## begin Listed entries

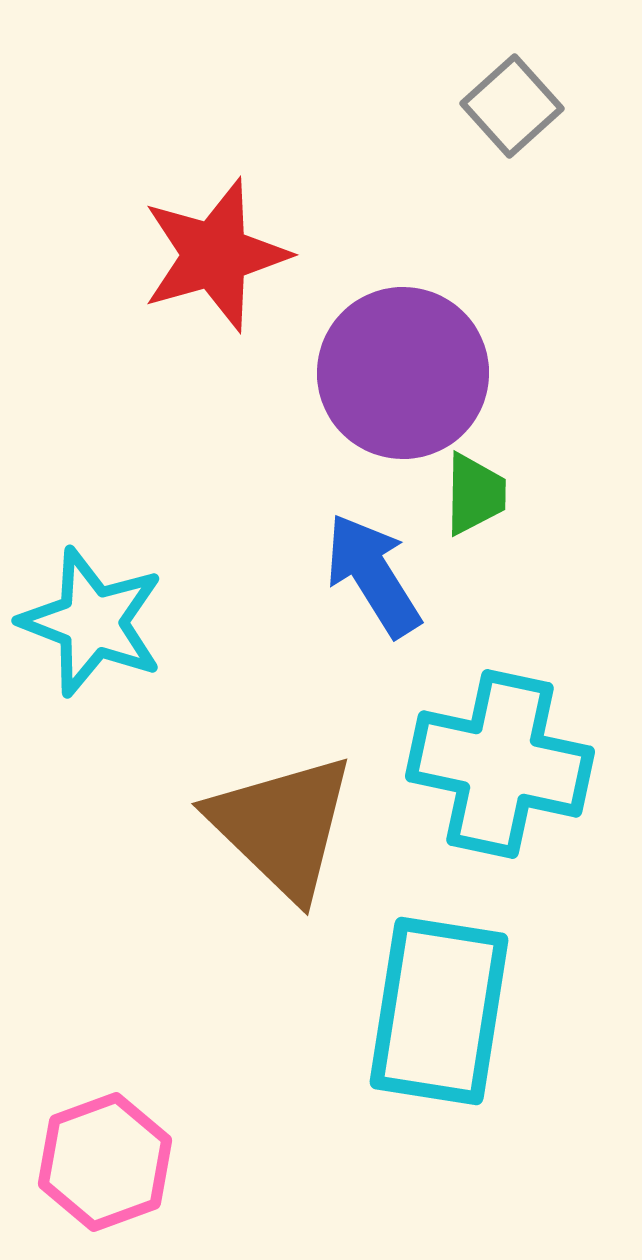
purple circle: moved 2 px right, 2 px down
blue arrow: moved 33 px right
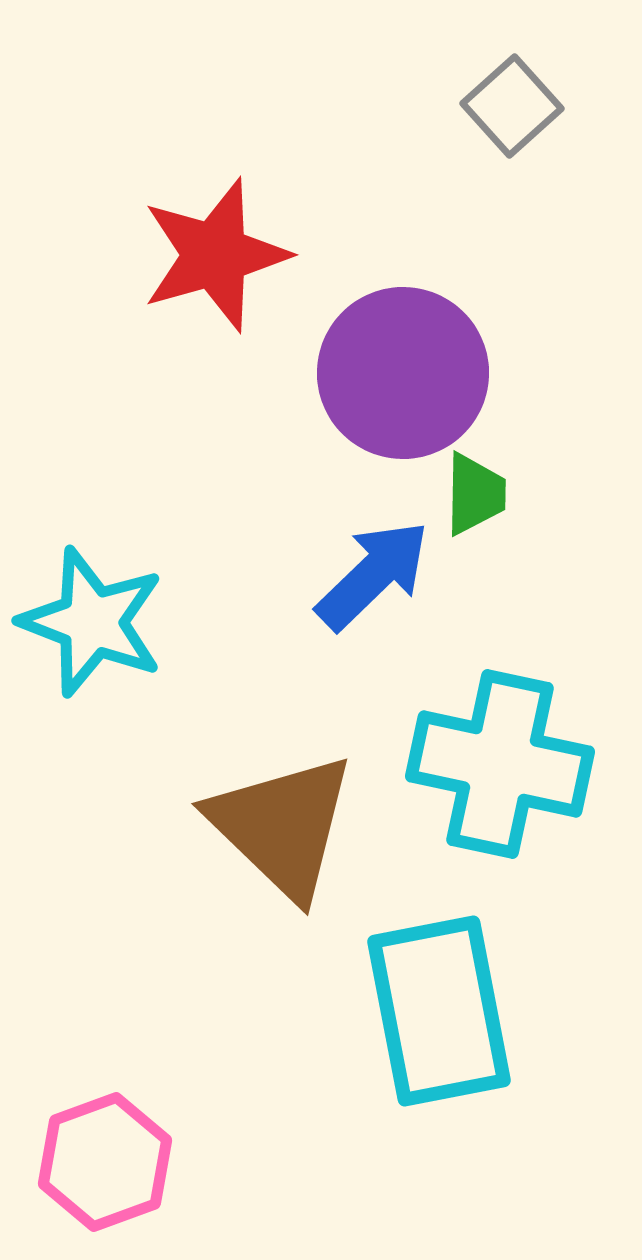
blue arrow: rotated 78 degrees clockwise
cyan rectangle: rotated 20 degrees counterclockwise
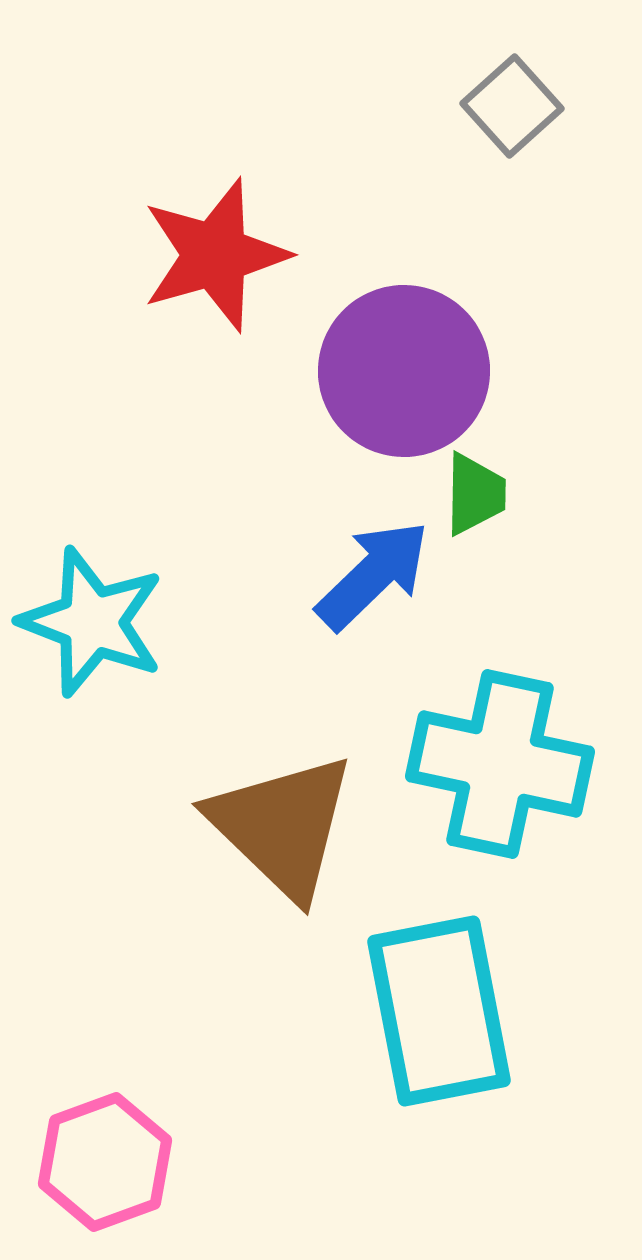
purple circle: moved 1 px right, 2 px up
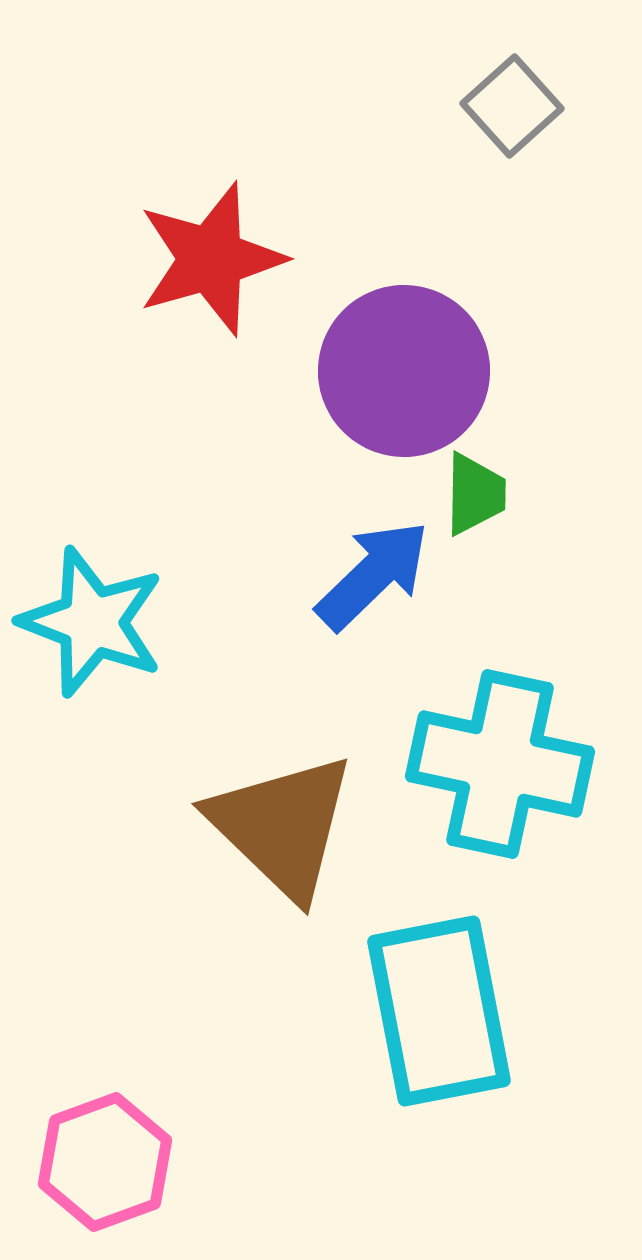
red star: moved 4 px left, 4 px down
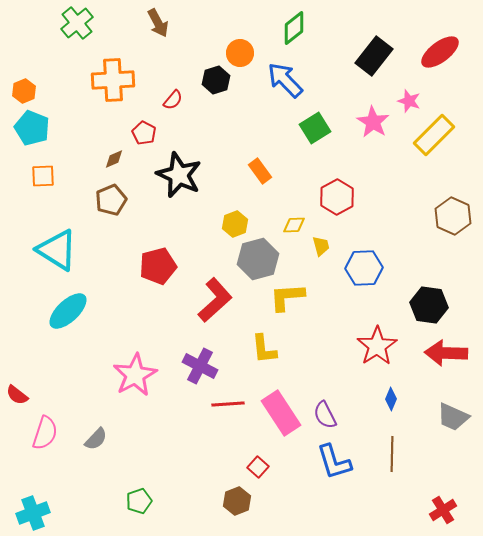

## end Listed entries

**Task directions:** Can you copy out every line above word for word, omitting the pictures?

**Task solution:**
purple circle: moved 2 px right, 2 px down
blue arrow: moved 33 px right
blue arrow: rotated 78 degrees clockwise
cyan rectangle: rotated 20 degrees counterclockwise
purple circle: moved 1 px right, 2 px up
red star: moved 4 px left, 4 px down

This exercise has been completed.